### INFORMATION SUPPLIED

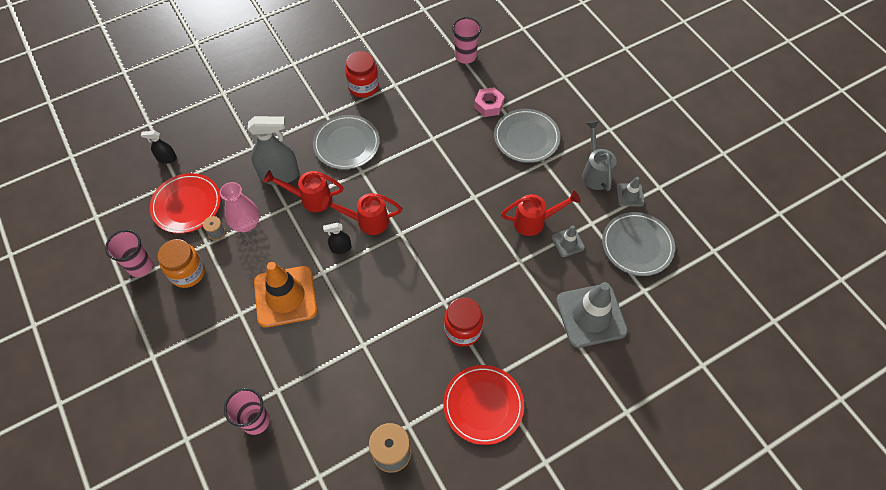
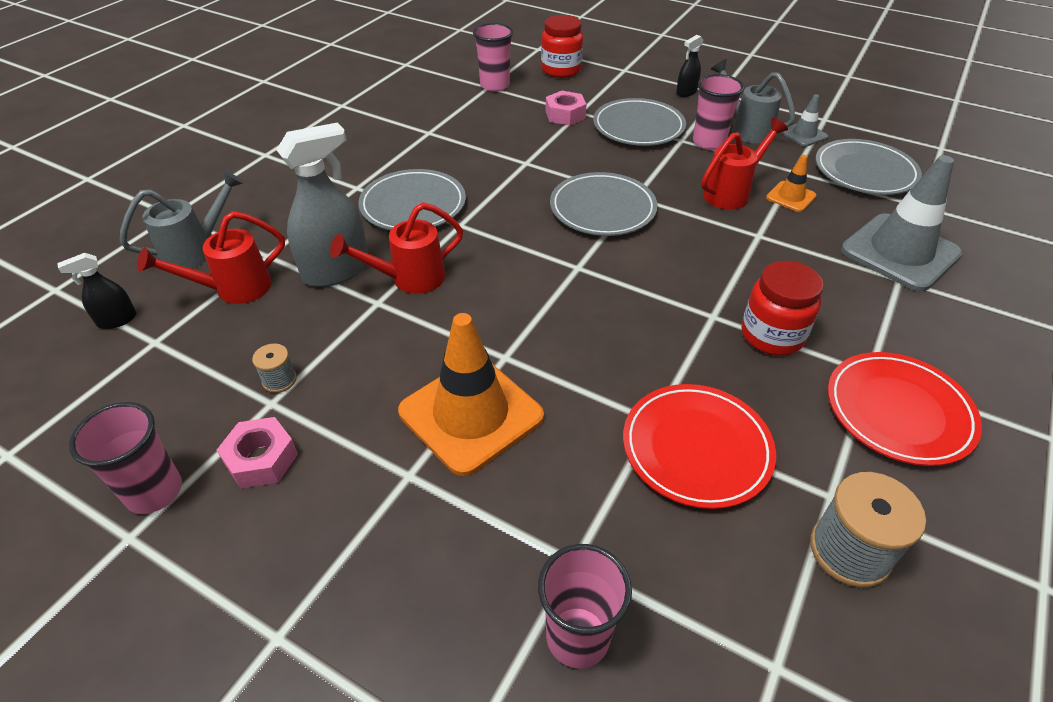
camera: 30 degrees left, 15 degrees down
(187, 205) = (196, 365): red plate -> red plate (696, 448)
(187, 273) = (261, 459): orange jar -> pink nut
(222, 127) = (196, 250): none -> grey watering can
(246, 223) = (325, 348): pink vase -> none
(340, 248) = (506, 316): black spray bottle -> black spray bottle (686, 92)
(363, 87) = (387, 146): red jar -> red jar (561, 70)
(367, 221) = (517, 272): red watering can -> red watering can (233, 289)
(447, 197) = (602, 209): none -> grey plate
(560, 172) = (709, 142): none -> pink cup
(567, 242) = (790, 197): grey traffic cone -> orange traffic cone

### PROBLEM DESCRIPTION
Pictures included in the data should be dropped; everything else must be repeated exactly.

### EXERCISE RESPONSE
camera: 30 degrees left, 15 degrees down
(187, 205) = (196, 365): red plate -> red plate (696, 448)
(187, 273) = (261, 459): orange jar -> pink nut
(222, 127) = (196, 250): none -> grey watering can
(246, 223) = (325, 348): pink vase -> none
(340, 248) = (506, 316): black spray bottle -> black spray bottle (686, 92)
(363, 87) = (387, 146): red jar -> red jar (561, 70)
(367, 221) = (517, 272): red watering can -> red watering can (233, 289)
(447, 197) = (602, 209): none -> grey plate
(560, 172) = (709, 142): none -> pink cup
(567, 242) = (790, 197): grey traffic cone -> orange traffic cone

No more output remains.